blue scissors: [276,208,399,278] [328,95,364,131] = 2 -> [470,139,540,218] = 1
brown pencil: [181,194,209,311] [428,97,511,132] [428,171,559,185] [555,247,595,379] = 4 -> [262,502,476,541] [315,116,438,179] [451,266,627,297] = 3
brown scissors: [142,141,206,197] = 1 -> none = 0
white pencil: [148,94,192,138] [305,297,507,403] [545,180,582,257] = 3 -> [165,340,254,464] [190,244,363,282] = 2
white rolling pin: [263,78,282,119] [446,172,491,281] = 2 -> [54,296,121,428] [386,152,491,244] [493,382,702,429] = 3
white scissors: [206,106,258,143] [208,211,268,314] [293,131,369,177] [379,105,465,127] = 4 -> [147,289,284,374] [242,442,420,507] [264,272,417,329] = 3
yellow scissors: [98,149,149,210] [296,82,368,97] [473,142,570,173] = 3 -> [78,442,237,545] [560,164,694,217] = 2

•••

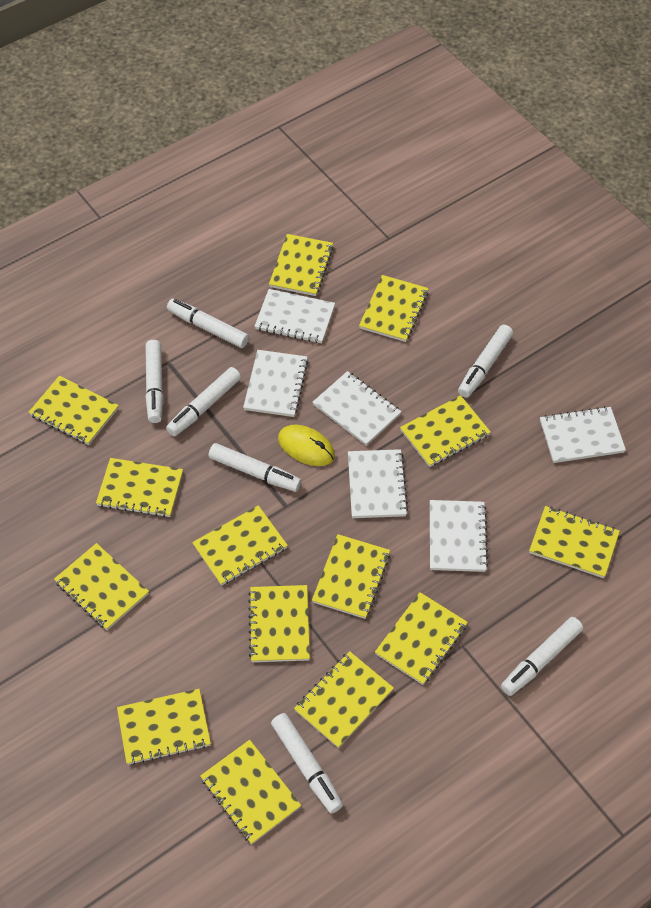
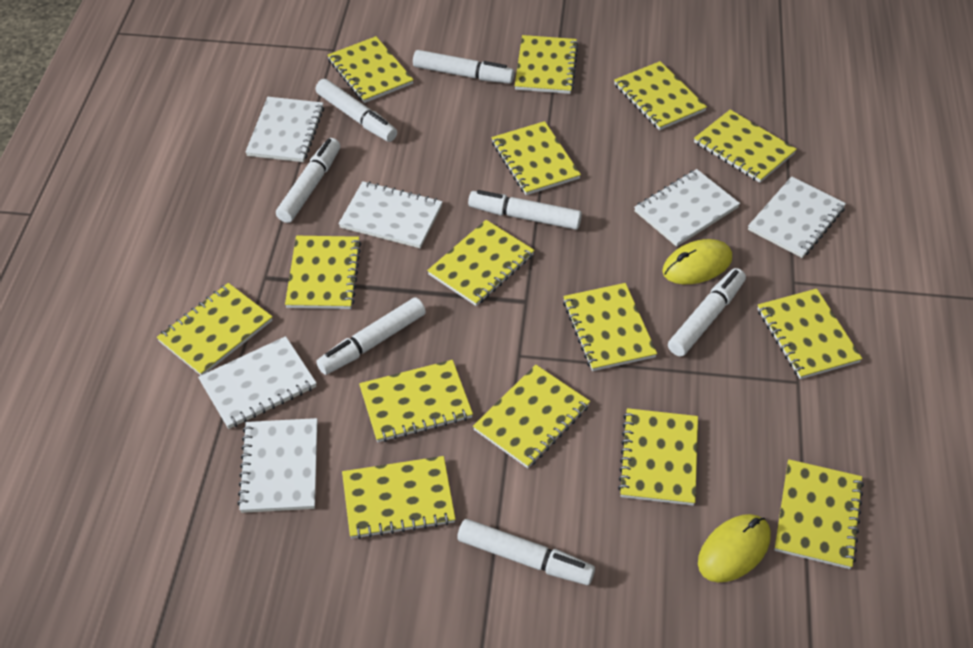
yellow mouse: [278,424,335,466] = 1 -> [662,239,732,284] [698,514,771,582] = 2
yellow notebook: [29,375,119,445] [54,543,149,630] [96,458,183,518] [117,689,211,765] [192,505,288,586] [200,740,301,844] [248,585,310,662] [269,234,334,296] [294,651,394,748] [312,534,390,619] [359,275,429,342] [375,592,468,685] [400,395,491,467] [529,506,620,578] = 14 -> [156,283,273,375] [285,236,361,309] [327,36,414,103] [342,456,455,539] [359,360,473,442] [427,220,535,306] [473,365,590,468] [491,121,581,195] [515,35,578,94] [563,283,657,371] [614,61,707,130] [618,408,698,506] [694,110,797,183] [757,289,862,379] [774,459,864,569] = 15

•••

Print, without alteration, only the lines above between the one holding "blue scissors: [276,208,399,278]" and the one holding "white pencil: [148,94,192,138]", inclusive.

blue scissors: [276,208,399,278] [328,95,364,131] = 2 -> [470,139,540,218] = 1
brown pencil: [181,194,209,311] [428,97,511,132] [428,171,559,185] [555,247,595,379] = 4 -> [262,502,476,541] [315,116,438,179] [451,266,627,297] = 3
brown scissors: [142,141,206,197] = 1 -> none = 0
white pencil: [148,94,192,138] [305,297,507,403] [545,180,582,257] = 3 -> [165,340,254,464] [190,244,363,282] = 2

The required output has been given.